## MATERIAL FOR THIS EXERCISE
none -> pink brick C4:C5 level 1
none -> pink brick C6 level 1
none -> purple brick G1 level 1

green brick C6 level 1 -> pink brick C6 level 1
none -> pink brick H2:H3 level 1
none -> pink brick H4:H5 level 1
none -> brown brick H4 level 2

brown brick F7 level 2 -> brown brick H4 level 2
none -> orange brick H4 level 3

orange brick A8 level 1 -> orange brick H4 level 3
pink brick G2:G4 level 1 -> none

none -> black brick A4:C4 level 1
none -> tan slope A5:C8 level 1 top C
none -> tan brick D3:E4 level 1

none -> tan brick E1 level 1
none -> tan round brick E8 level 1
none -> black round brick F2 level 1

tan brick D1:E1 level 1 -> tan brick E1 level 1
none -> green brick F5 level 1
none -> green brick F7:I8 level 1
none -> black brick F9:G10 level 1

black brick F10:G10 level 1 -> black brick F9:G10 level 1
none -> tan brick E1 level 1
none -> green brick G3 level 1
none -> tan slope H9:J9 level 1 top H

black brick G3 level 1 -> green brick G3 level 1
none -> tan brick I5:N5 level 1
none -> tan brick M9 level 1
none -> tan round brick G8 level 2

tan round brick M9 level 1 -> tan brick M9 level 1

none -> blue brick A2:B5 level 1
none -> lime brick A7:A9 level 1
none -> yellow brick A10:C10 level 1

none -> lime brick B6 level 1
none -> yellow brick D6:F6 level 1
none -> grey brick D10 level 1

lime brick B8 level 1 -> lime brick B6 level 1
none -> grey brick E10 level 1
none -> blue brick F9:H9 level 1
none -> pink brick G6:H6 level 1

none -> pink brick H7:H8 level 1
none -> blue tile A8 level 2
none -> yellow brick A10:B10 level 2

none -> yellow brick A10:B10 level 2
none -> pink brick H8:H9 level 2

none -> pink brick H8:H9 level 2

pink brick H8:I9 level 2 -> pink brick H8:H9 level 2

## YOUR OBJECTIVE
Retype exactly the lines from the first line of the records above through the line containing "none -> black brick F9:G10 level 1", both included, and nothing else.

## TASK RESPONSE
none -> pink brick C4:C5 level 1
none -> pink brick C6 level 1
none -> purple brick G1 level 1

green brick C6 level 1 -> pink brick C6 level 1
none -> pink brick H2:H3 level 1
none -> pink brick H4:H5 level 1
none -> brown brick H4 level 2

brown brick F7 level 2 -> brown brick H4 level 2
none -> orange brick H4 level 3

orange brick A8 level 1 -> orange brick H4 level 3
pink brick G2:G4 level 1 -> none

none -> black brick A4:C4 level 1
none -> tan slope A5:C8 level 1 top C
none -> tan brick D3:E4 level 1

none -> tan brick E1 level 1
none -> tan round brick E8 level 1
none -> black round brick F2 level 1

tan brick D1:E1 level 1 -> tan brick E1 level 1
none -> green brick F5 level 1
none -> green brick F7:I8 level 1
none -> black brick F9:G10 level 1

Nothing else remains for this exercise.